## Assignment
Below are some records. Return exactly the lines from the one containing "yellow cube [101" through the one containing "orange hat [149", both included, and only those.

━━ Supplied information

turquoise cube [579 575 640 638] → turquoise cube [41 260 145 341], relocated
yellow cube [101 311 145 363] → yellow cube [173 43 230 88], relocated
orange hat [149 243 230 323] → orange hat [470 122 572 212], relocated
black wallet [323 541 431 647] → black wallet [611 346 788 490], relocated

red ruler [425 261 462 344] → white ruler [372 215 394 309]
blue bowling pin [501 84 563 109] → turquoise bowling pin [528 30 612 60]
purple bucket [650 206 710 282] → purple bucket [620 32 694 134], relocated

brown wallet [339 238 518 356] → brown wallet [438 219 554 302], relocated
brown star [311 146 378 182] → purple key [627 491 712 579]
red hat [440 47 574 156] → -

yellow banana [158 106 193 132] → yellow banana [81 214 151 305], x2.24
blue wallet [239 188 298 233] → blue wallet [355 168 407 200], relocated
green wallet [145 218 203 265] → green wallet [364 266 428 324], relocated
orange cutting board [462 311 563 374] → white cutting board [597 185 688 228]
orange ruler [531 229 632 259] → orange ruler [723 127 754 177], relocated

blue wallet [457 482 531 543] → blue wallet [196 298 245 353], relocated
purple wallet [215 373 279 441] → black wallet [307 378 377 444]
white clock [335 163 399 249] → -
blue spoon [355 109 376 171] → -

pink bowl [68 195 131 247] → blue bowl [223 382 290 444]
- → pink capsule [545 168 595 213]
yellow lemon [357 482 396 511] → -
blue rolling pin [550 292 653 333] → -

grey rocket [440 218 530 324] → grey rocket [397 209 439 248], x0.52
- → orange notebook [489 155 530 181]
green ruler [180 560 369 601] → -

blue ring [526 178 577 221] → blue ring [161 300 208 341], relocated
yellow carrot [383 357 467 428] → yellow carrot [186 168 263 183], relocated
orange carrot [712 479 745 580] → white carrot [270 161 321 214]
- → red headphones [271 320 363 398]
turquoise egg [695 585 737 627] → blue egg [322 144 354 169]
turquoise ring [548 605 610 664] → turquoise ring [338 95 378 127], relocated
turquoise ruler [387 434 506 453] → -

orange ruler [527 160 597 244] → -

━━━━

## Answer to the exercise
yellow cube [101 311 145 363] → yellow cube [173 43 230 88], relocated
orange hat [149 243 230 323] → orange hat [470 122 572 212], relocated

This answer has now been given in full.